Repeat every record below, word for word.

Object change listings
-------

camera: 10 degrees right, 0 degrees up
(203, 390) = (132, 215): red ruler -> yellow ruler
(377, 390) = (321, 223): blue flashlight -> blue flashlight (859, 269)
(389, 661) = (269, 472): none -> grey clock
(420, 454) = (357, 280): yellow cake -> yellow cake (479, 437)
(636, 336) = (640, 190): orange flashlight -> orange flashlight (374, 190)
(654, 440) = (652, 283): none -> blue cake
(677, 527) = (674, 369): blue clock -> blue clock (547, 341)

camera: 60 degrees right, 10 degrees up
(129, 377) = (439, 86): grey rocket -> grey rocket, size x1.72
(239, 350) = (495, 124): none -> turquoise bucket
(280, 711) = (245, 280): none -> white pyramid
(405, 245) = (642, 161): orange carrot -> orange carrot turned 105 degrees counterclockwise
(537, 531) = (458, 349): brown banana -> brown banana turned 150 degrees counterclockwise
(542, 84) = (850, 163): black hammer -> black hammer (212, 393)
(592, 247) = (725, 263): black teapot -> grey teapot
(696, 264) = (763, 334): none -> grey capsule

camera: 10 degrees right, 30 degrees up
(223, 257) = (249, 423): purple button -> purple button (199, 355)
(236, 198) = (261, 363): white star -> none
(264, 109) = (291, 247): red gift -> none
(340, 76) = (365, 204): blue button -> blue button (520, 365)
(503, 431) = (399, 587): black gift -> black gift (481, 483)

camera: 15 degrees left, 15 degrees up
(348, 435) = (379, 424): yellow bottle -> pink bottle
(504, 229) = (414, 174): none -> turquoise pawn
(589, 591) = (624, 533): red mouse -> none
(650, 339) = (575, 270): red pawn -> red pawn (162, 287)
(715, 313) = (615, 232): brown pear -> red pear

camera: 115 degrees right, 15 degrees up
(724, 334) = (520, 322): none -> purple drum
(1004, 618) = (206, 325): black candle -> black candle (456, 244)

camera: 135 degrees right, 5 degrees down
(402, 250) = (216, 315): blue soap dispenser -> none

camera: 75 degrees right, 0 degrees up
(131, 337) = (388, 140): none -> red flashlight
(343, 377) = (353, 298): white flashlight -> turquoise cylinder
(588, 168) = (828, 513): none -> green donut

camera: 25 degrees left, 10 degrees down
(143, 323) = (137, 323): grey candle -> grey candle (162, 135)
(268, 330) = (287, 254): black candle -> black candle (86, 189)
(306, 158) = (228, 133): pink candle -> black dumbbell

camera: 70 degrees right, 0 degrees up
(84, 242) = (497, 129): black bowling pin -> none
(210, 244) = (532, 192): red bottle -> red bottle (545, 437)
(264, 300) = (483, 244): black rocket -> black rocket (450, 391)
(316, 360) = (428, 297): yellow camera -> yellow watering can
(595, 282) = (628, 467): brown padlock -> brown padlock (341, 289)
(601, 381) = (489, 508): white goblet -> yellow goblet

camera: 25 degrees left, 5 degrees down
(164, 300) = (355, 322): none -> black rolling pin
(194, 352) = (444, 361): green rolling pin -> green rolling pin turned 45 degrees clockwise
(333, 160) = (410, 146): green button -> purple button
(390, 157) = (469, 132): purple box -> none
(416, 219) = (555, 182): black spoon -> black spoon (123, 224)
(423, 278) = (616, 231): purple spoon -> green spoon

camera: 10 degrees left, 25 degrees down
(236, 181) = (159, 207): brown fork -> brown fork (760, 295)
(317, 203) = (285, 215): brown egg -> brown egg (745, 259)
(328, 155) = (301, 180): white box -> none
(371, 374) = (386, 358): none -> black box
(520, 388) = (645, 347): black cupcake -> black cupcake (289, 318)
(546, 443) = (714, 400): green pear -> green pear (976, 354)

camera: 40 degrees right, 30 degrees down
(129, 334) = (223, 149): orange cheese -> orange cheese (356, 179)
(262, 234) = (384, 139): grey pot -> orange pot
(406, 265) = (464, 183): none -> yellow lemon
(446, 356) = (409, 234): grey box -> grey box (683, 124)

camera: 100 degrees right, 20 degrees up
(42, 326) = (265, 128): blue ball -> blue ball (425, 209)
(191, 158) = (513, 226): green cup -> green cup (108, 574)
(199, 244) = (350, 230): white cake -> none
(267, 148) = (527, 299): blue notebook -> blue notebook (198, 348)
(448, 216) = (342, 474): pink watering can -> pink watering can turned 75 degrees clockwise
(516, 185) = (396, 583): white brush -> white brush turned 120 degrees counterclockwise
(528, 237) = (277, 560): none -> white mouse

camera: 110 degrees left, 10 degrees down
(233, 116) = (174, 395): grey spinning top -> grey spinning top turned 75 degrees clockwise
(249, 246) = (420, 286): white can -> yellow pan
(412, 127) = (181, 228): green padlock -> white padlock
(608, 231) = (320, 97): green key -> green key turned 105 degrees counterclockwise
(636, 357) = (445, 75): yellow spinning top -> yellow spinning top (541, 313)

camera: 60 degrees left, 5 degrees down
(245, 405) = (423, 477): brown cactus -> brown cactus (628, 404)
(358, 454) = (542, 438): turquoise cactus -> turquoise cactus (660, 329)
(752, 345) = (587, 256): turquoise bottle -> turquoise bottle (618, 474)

-------

Result of the task:
camera: 10 degrees right, 0 degrees up
(203, 390) = (132, 215): red ruler -> yellow ruler
(377, 390) = (321, 223): blue flashlight -> blue flashlight (859, 269)
(389, 661) = (269, 472): none -> grey clock
(420, 454) = (357, 280): yellow cake -> yellow cake (479, 437)
(636, 336) = (640, 190): orange flashlight -> orange flashlight (374, 190)
(654, 440) = (652, 283): none -> blue cake
(677, 527) = (674, 369): blue clock -> blue clock (547, 341)

camera: 60 degrees right, 10 degrees up
(129, 377) = (439, 86): grey rocket -> grey rocket, size x1.72
(239, 350) = (495, 124): none -> turquoise bucket
(280, 711) = (245, 280): none -> white pyramid
(405, 245) = (642, 161): orange carrot -> orange carrot turned 105 degrees counterclockwise
(537, 531) = (458, 349): brown banana -> brown banana turned 150 degrees counterclockwise
(542, 84) = (850, 163): black hammer -> black hammer (212, 393)
(592, 247) = (725, 263): black teapot -> grey teapot
(696, 264) = (763, 334): none -> grey capsule

camera: 10 degrees right, 30 degrees up
(223, 257) = (249, 423): purple button -> purple button (199, 355)
(236, 198) = (261, 363): white star -> none
(264, 109) = (291, 247): red gift -> none
(340, 76) = (365, 204): blue button -> blue button (520, 365)
(503, 431) = (399, 587): black gift -> black gift (481, 483)

camera: 15 degrees left, 15 degrees up
(348, 435) = (379, 424): yellow bottle -> pink bottle
(504, 229) = (414, 174): none -> turquoise pawn
(589, 591) = (624, 533): red mouse -> none
(650, 339) = (575, 270): red pawn -> red pawn (162, 287)
(715, 313) = (615, 232): brown pear -> red pear

camera: 115 degrees right, 15 degrees up
(724, 334) = (520, 322): none -> purple drum
(1004, 618) = (206, 325): black candle -> black candle (456, 244)

camera: 135 degrees right, 5 degrees down
(402, 250) = (216, 315): blue soap dispenser -> none

camera: 75 degrees right, 0 degrees up
(131, 337) = (388, 140): none -> red flashlight
(343, 377) = (353, 298): white flashlight -> turquoise cylinder
(588, 168) = (828, 513): none -> green donut

camera: 25 degrees left, 10 degrees down
(143, 323) = (137, 323): grey candle -> grey candle (162, 135)
(268, 330) = (287, 254): black candle -> black candle (86, 189)
(306, 158) = (228, 133): pink candle -> black dumbbell

camera: 70 degrees right, 0 degrees up
(84, 242) = (497, 129): black bowling pin -> none
(210, 244) = (532, 192): red bottle -> red bottle (545, 437)
(264, 300) = (483, 244): black rocket -> black rocket (450, 391)
(316, 360) = (428, 297): yellow camera -> yellow watering can
(595, 282) = (628, 467): brown padlock -> brown padlock (341, 289)
(601, 381) = (489, 508): white goblet -> yellow goblet

camera: 25 degrees left, 5 degrees down
(164, 300) = (355, 322): none -> black rolling pin
(194, 352) = (444, 361): green rolling pin -> green rolling pin turned 45 degrees clockwise
(333, 160) = (410, 146): green button -> purple button
(390, 157) = (469, 132): purple box -> none
(416, 219) = (555, 182): black spoon -> black spoon (123, 224)
(423, 278) = (616, 231): purple spoon -> green spoon

camera: 10 degrees left, 25 degrees down
(236, 181) = (159, 207): brown fork -> brown fork (760, 295)
(317, 203) = (285, 215): brown egg -> brown egg (745, 259)
(328, 155) = (301, 180): white box -> none
(371, 374) = (386, 358): none -> black box
(520, 388) = (645, 347): black cupcake -> black cupcake (289, 318)
(546, 443) = (714, 400): green pear -> green pear (976, 354)

camera: 40 degrees right, 30 degrees down
(129, 334) = (223, 149): orange cheese -> orange cheese (356, 179)
(262, 234) = (384, 139): grey pot -> orange pot
(406, 265) = (464, 183): none -> yellow lemon
(446, 356) = (409, 234): grey box -> grey box (683, 124)

camera: 100 degrees right, 20 degrees up
(42, 326) = (265, 128): blue ball -> blue ball (425, 209)
(191, 158) = (513, 226): green cup -> green cup (108, 574)
(199, 244) = (350, 230): white cake -> none
(267, 148) = (527, 299): blue notebook -> blue notebook (198, 348)
(448, 216) = (342, 474): pink watering can -> pink watering can turned 75 degrees clockwise
(516, 185) = (396, 583): white brush -> white brush turned 120 degrees counterclockwise
(528, 237) = (277, 560): none -> white mouse

camera: 110 degrees left, 10 degrees down
(233, 116) = (174, 395): grey spinning top -> grey spinning top turned 75 degrees clockwise
(249, 246) = (420, 286): white can -> yellow pan
(412, 127) = (181, 228): green padlock -> white padlock
(608, 231) = (320, 97): green key -> green key turned 105 degrees counterclockwise
(636, 357) = (445, 75): yellow spinning top -> yellow spinning top (541, 313)

camera: 60 degrees left, 5 degrees down
(245, 405) = (423, 477): brown cactus -> brown cactus (628, 404)
(358, 454) = (542, 438): turquoise cactus -> turquoise cactus (660, 329)
(752, 345) = (587, 256): turquoise bottle -> turquoise bottle (618, 474)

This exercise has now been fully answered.